# Instructions for the task
Word for word and without images, reproduce the listing that follows.

# Records
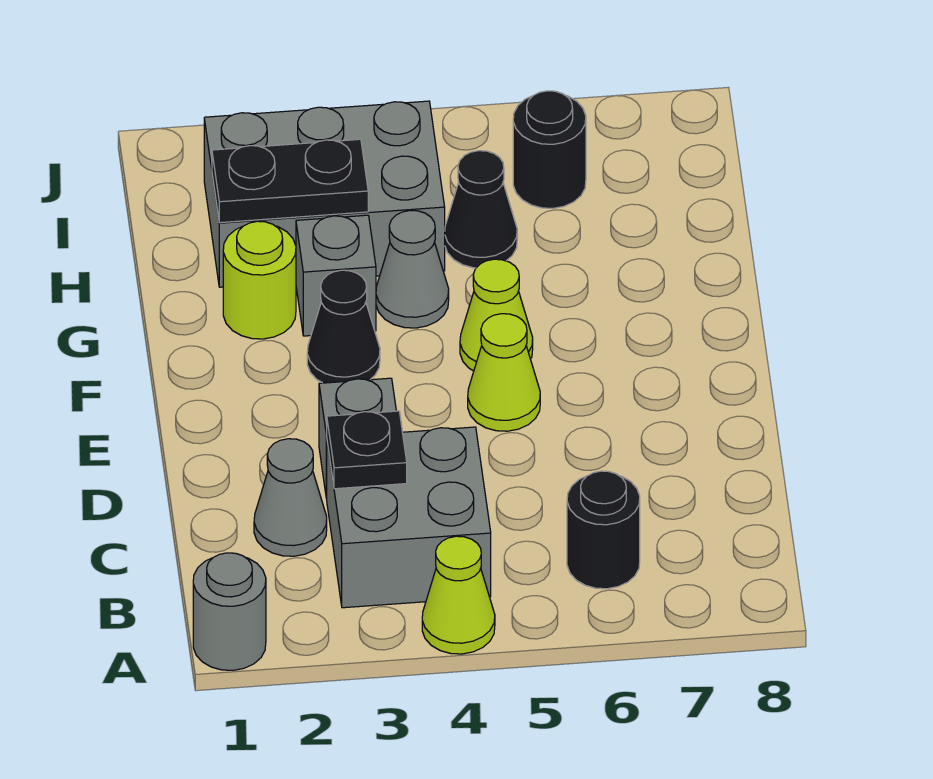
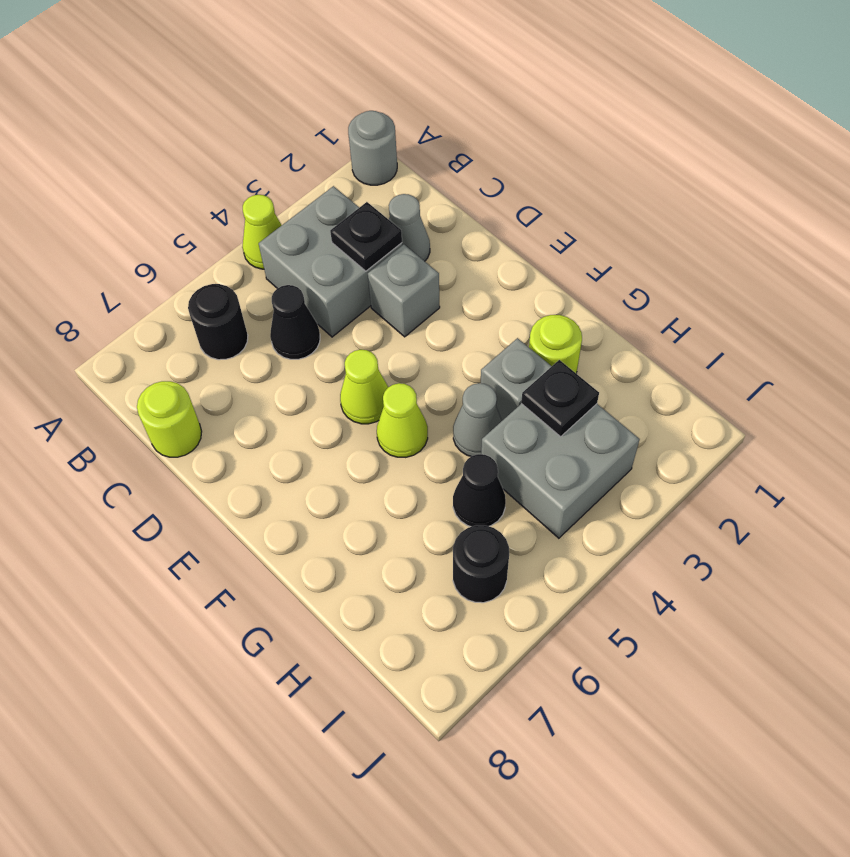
none -> lime round brick C8 level 1
black cone F3 level 1 -> black cone C5 level 1
grey brick H2:I4 level 1 -> grey brick H3:I4 level 1
black plate H2:H3 level 2 -> black plate H3 level 2

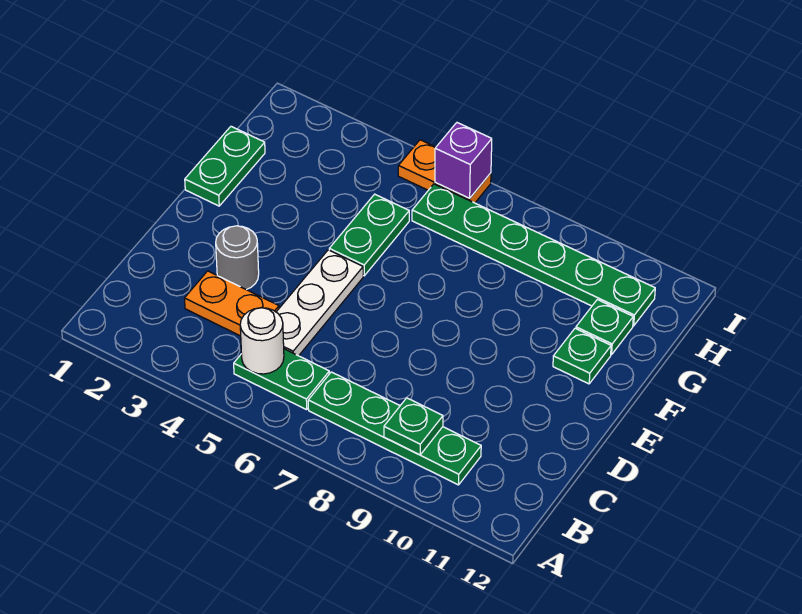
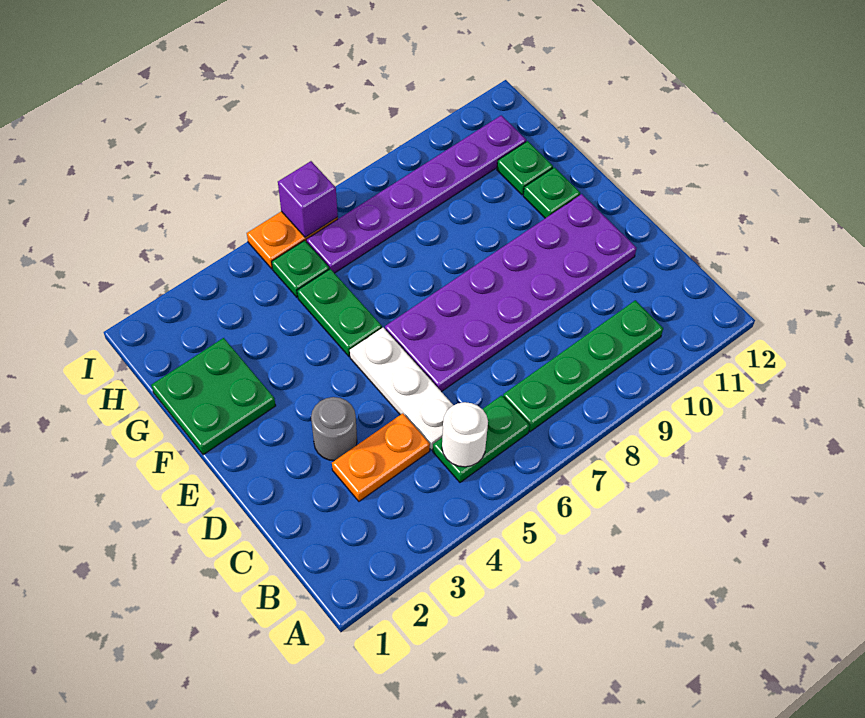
green plate B9 level 2 -> green plate H5 level 1
none -> purple plate D6:E11 level 1
green plate F1:G1 level 1 -> green plate F1:G2 level 1
green plate H6:H11 level 1 -> purple plate H6:H11 level 1

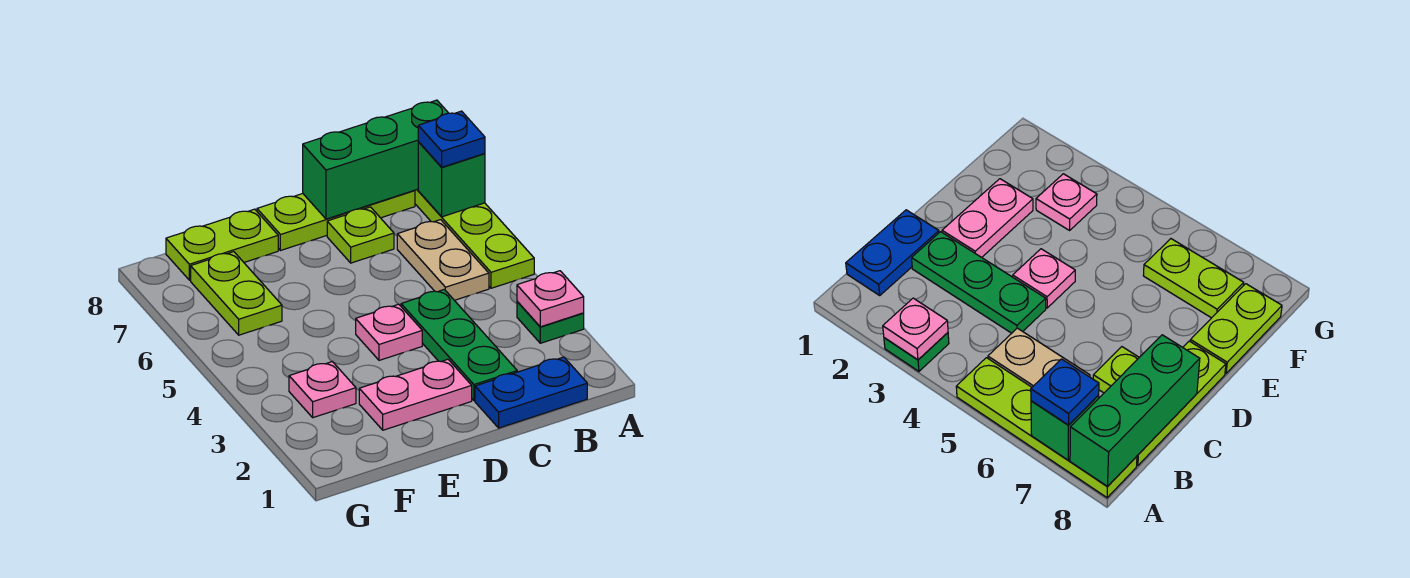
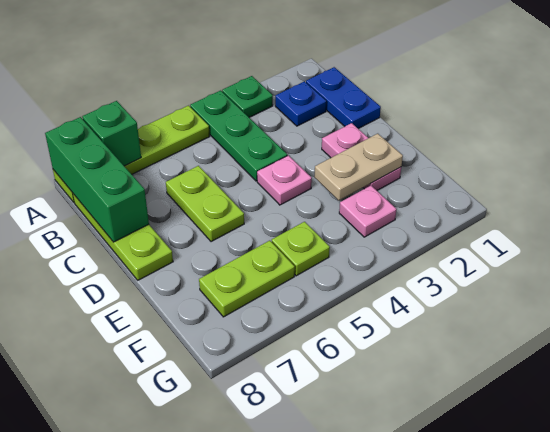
pink plate A3 level 2 -> none
blue plate A7 level 3 -> blue plate B2 level 1
tan plate B5:B6 level 1 -> tan plate E2:E3 level 2
green plate C2:C4 level 1 -> green plate A4:C4 level 1
lime plate C7 level 1 -> lime plate F5 level 1
lime plate E8:F8 level 1 -> lime plate C6:D6 level 1

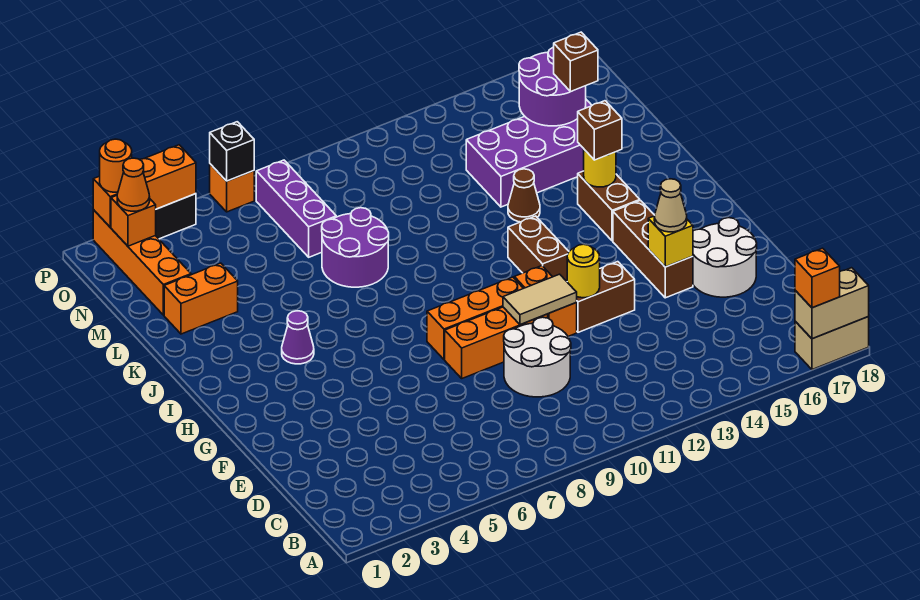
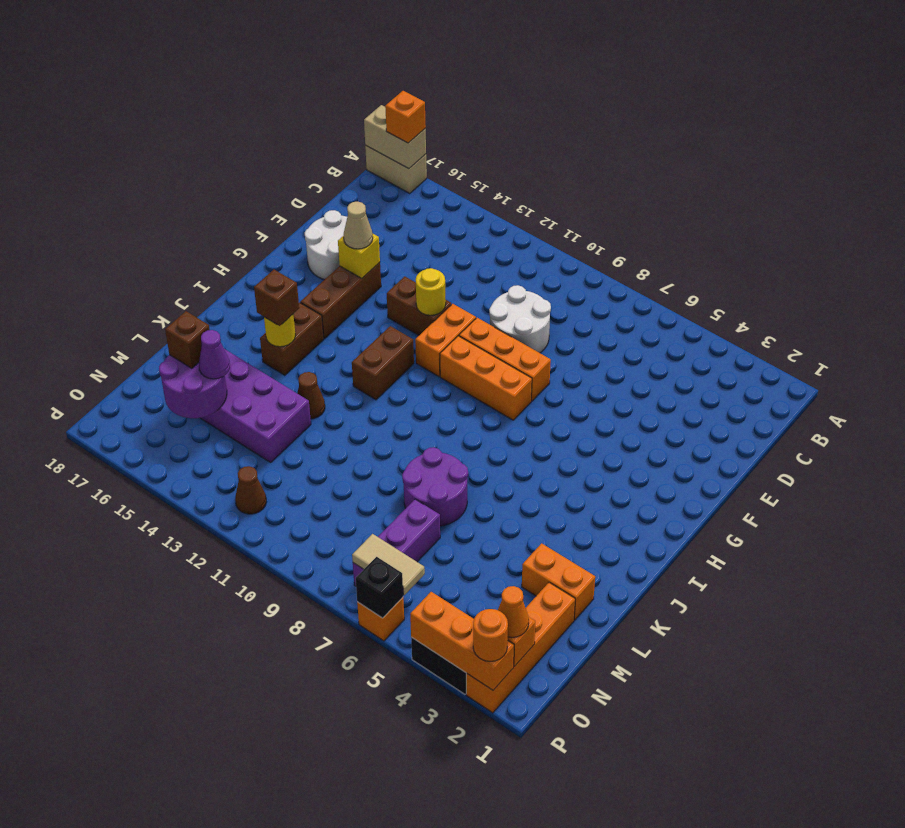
tan tile F10:F11 level 2 -> tan tile O6:O7 level 2
purple cone I4 level 1 -> purple cone M15 level 3
none -> brown cone O12 level 1

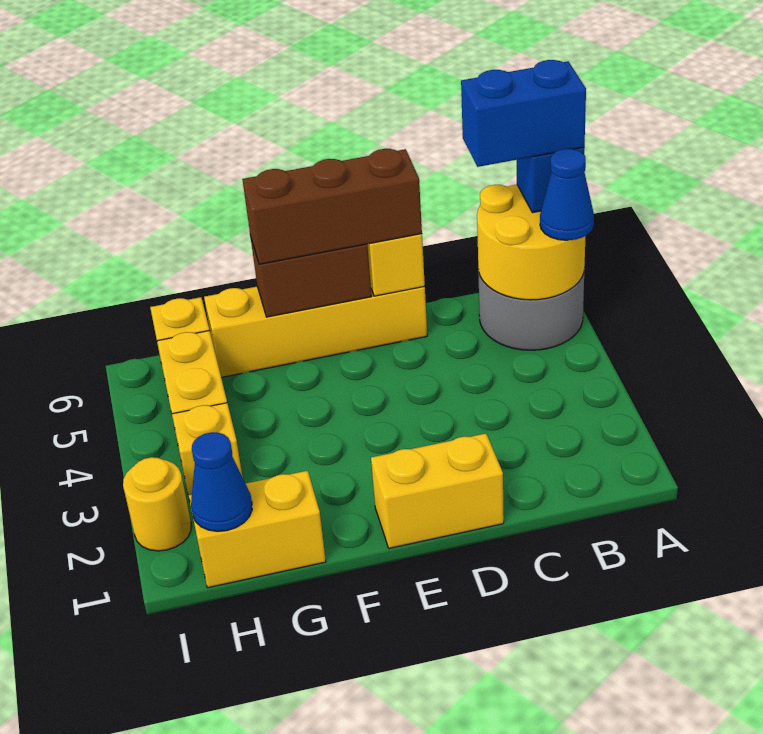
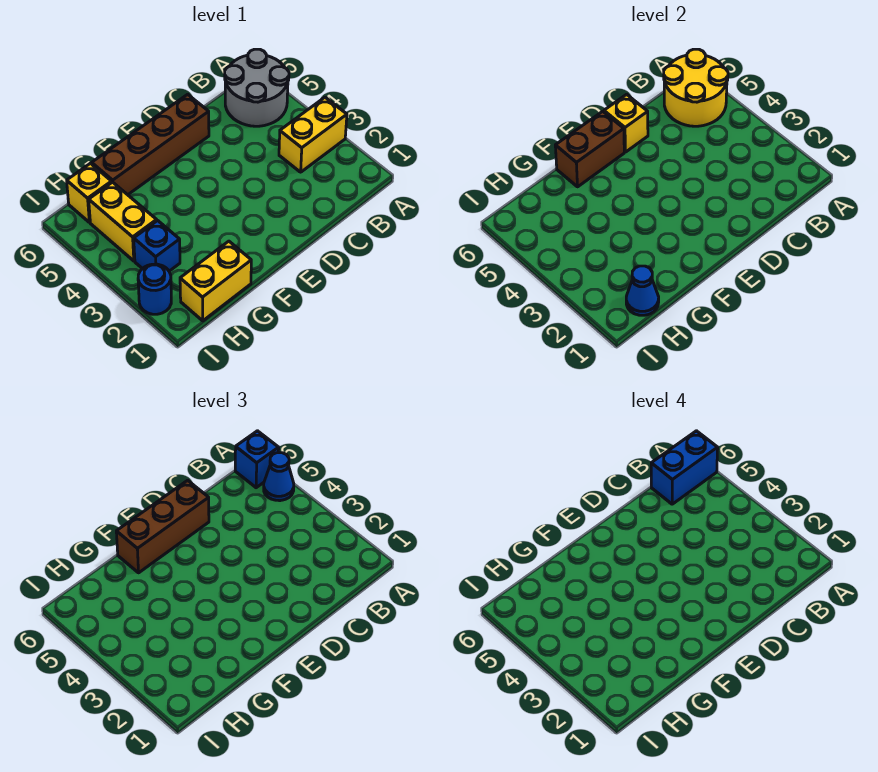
yellow brick D1:E1 level 1 -> yellow brick A3:B3 level 1
yellow brick D6:G6 level 1 -> brown brick D6:G6 level 1
yellow brick H3 level 1 -> blue brick H3 level 1
yellow round brick I2 level 1 -> blue round brick I2 level 1

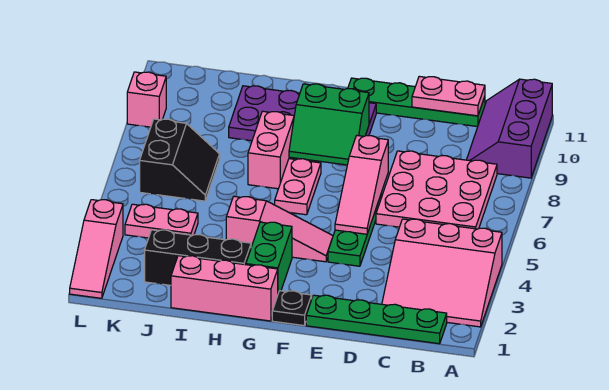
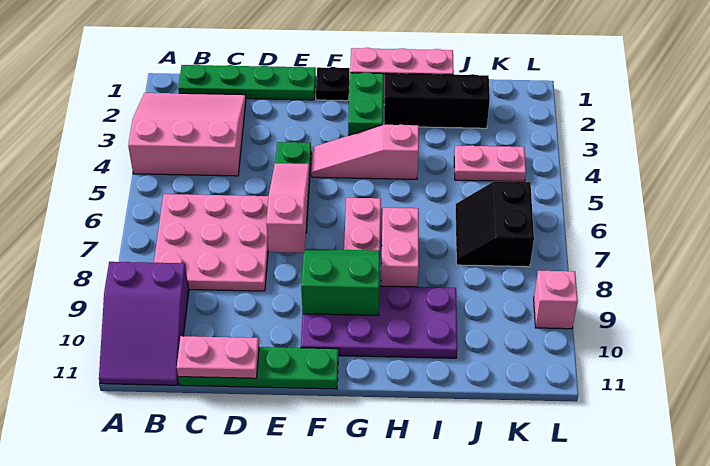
purple slope A9:B11 level 1 top A -> purple slope A9:B11 level 1 top 9
pink slope L1:L3 level 1 top 3 -> none

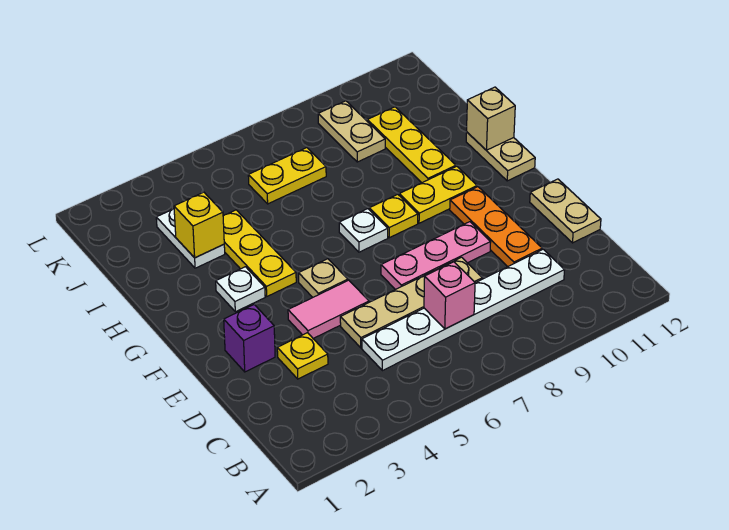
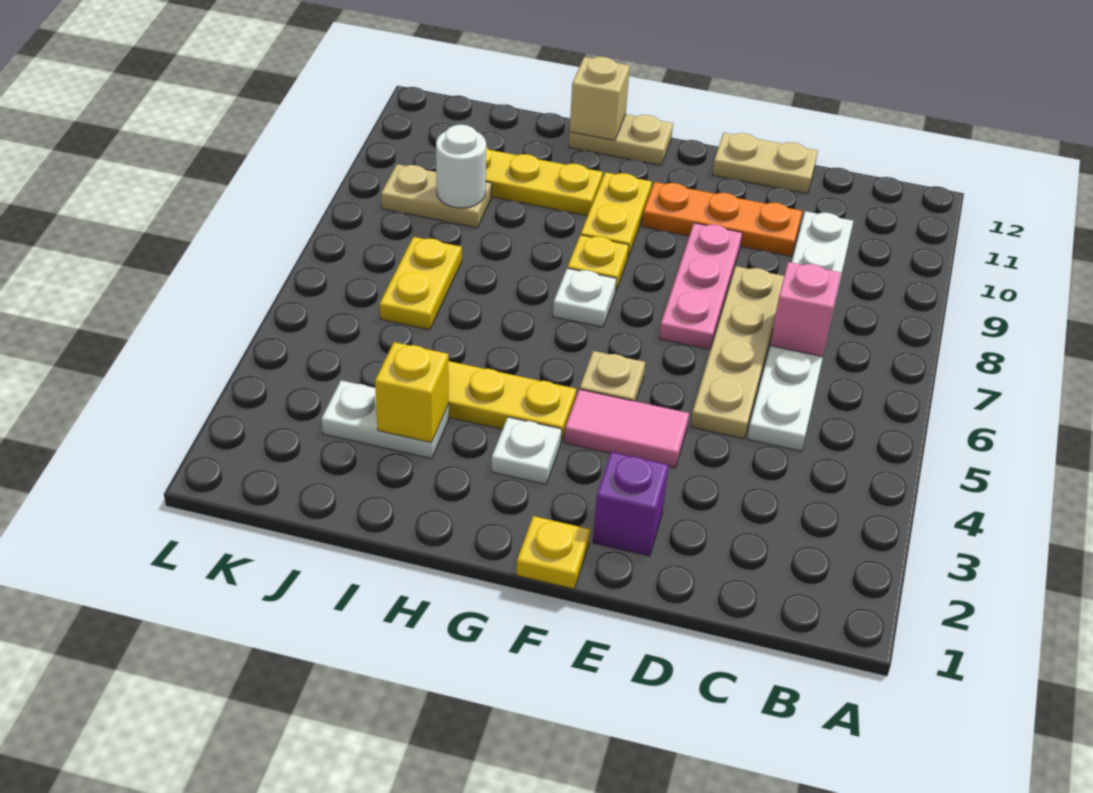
yellow plate D3 level 1 -> yellow plate F1 level 1
pink tile E4:E5 level 1 -> pink tile E4:F4 level 1
none -> white round brick J9 level 2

# Worked solution
none -> lime round brick C8 level 1
black cone F3 level 1 -> black cone C5 level 1
grey brick H2:I4 level 1 -> grey brick H3:I4 level 1
black plate H2:H3 level 2 -> black plate H3 level 2

green plate B9 level 2 -> green plate H5 level 1
none -> purple plate D6:E11 level 1
green plate F1:G1 level 1 -> green plate F1:G2 level 1
green plate H6:H11 level 1 -> purple plate H6:H11 level 1

pink plate A3 level 2 -> none
blue plate A7 level 3 -> blue plate B2 level 1
tan plate B5:B6 level 1 -> tan plate E2:E3 level 2
green plate C2:C4 level 1 -> green plate A4:C4 level 1
lime plate C7 level 1 -> lime plate F5 level 1
lime plate E8:F8 level 1 -> lime plate C6:D6 level 1

tan tile F10:F11 level 2 -> tan tile O6:O7 level 2
purple cone I4 level 1 -> purple cone M15 level 3
none -> brown cone O12 level 1

yellow brick D1:E1 level 1 -> yellow brick A3:B3 level 1
yellow brick D6:G6 level 1 -> brown brick D6:G6 level 1
yellow brick H3 level 1 -> blue brick H3 level 1
yellow round brick I2 level 1 -> blue round brick I2 level 1

purple slope A9:B11 level 1 top A -> purple slope A9:B11 level 1 top 9
pink slope L1:L3 level 1 top 3 -> none

yellow plate D3 level 1 -> yellow plate F1 level 1
pink tile E4:E5 level 1 -> pink tile E4:F4 level 1
none -> white round brick J9 level 2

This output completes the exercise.